| DIRECTIONS |
Set down each line from the line holding "T3: NPN (B VC, C" to the last line of the entries below, exactly, with both ends included and without pictures.

═════ DATA SHOWN ═════

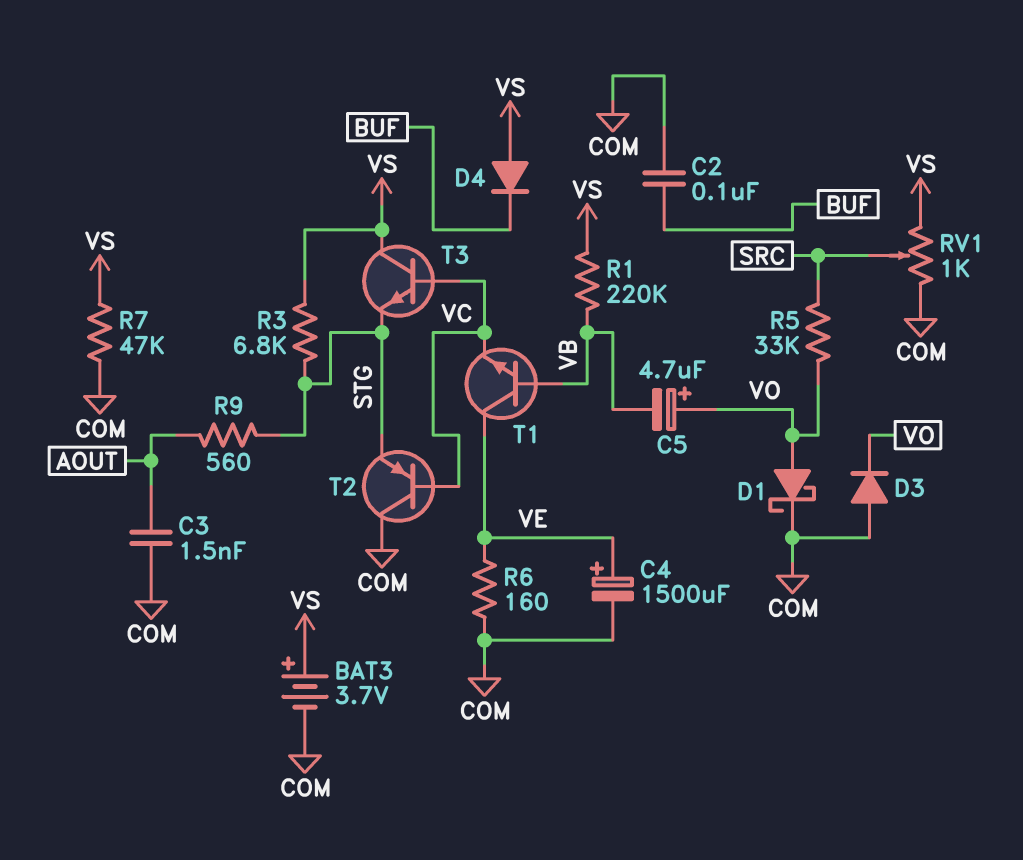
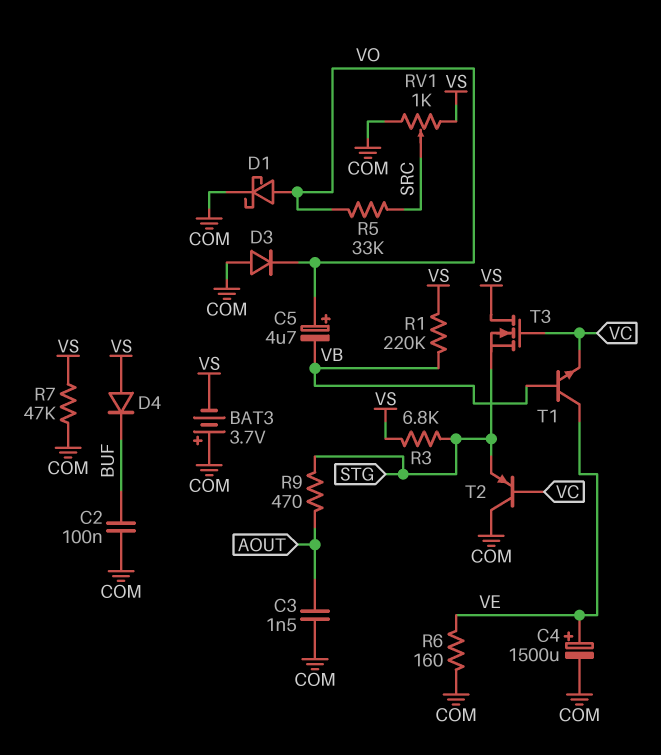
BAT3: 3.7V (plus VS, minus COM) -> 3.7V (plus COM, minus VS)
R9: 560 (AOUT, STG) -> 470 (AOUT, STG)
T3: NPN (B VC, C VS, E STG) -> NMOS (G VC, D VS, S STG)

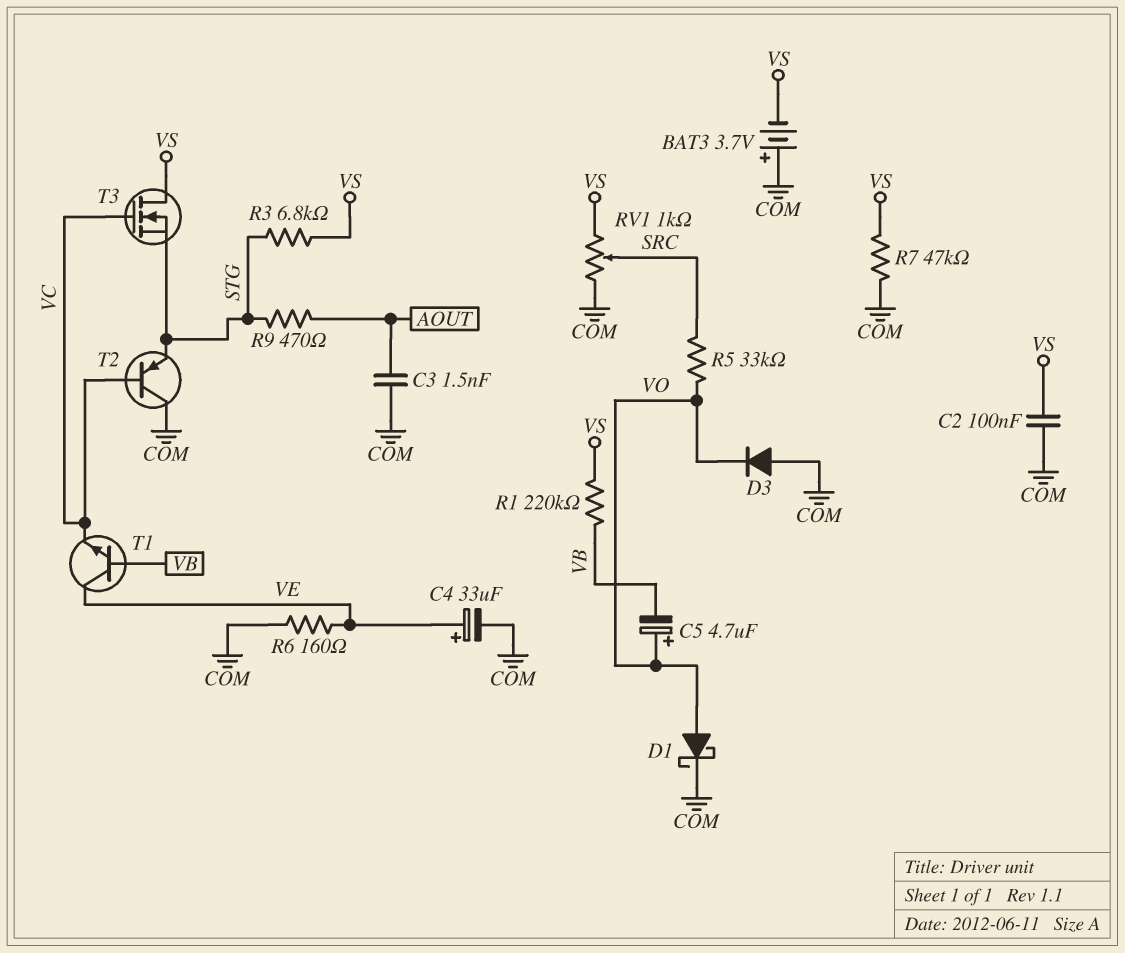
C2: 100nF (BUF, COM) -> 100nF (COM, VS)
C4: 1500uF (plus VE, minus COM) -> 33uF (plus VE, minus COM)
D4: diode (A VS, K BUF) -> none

═════

| COMPLETED EXERCISE |
T3: NPN (B VC, C VS, E STG) -> NMOS (G VC, D VS, S STG)

C2: 100nF (BUF, COM) -> 100nF (COM, VS)
C4: 1500uF (plus VE, minus COM) -> 33uF (plus VE, minus COM)
D4: diode (A VS, K BUF) -> none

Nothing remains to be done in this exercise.